Records for this task |
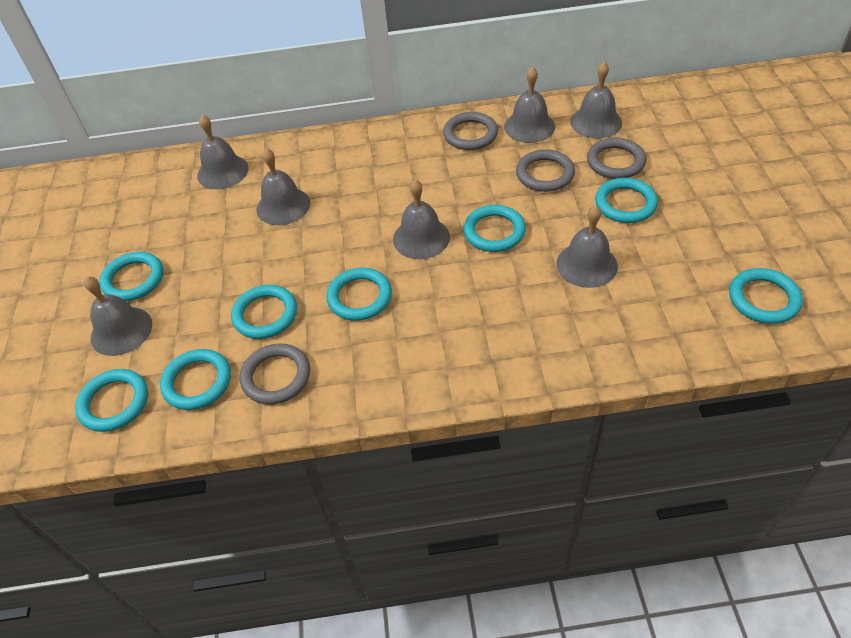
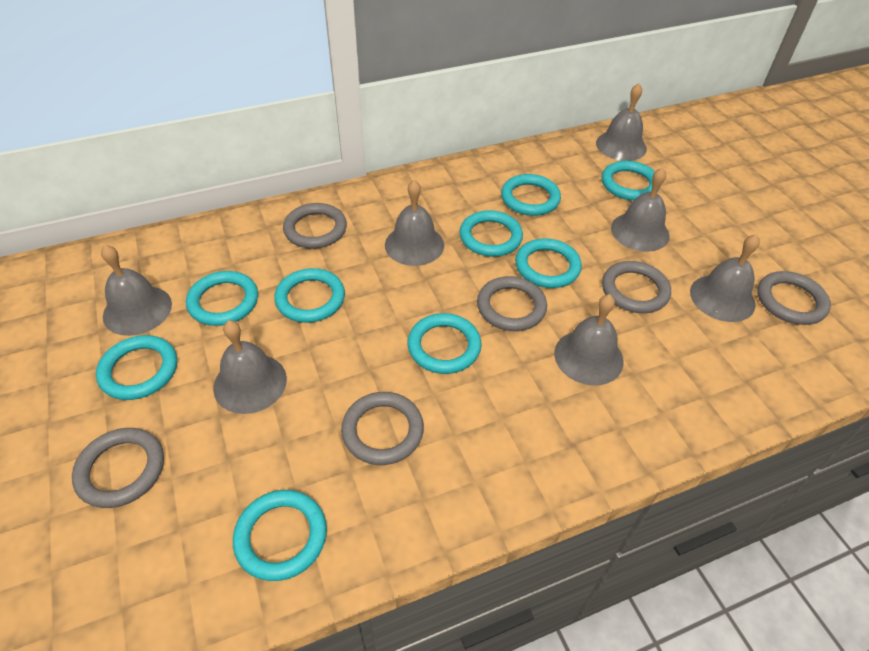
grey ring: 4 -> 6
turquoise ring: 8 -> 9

* * *

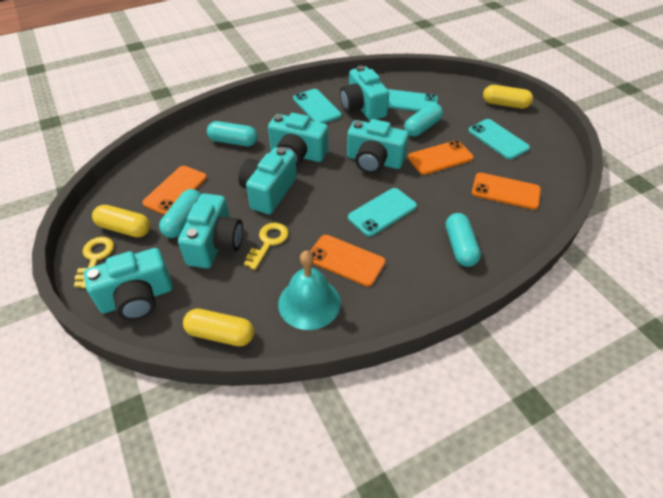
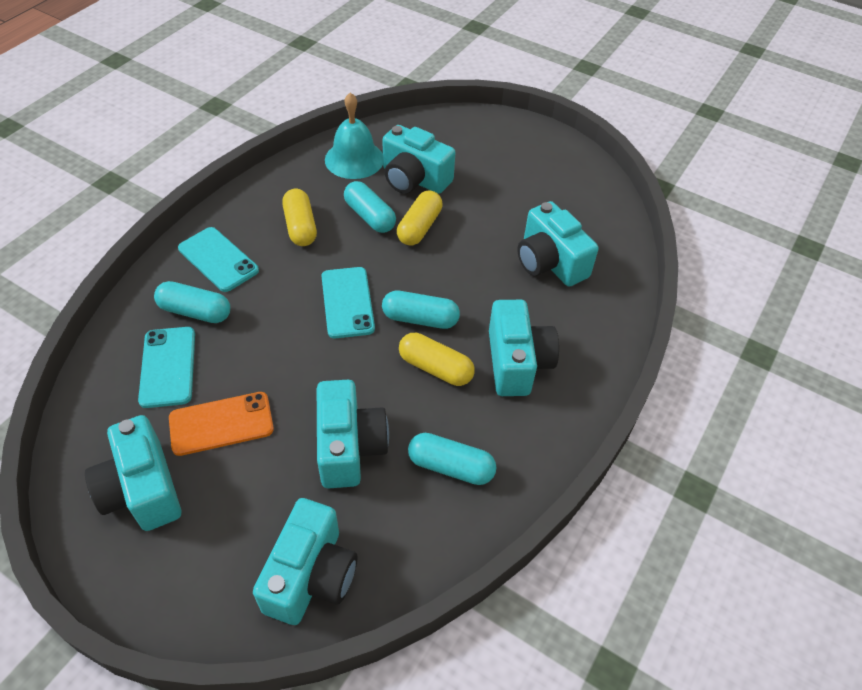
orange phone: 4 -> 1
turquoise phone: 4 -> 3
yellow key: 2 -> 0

--

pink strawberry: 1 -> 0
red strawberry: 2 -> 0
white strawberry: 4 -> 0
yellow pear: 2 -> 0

Exercise prompt |
The expected answer is each line of the records above that includes the string "strawberry".

Output |
pink strawberry: 1 -> 0
red strawberry: 2 -> 0
white strawberry: 4 -> 0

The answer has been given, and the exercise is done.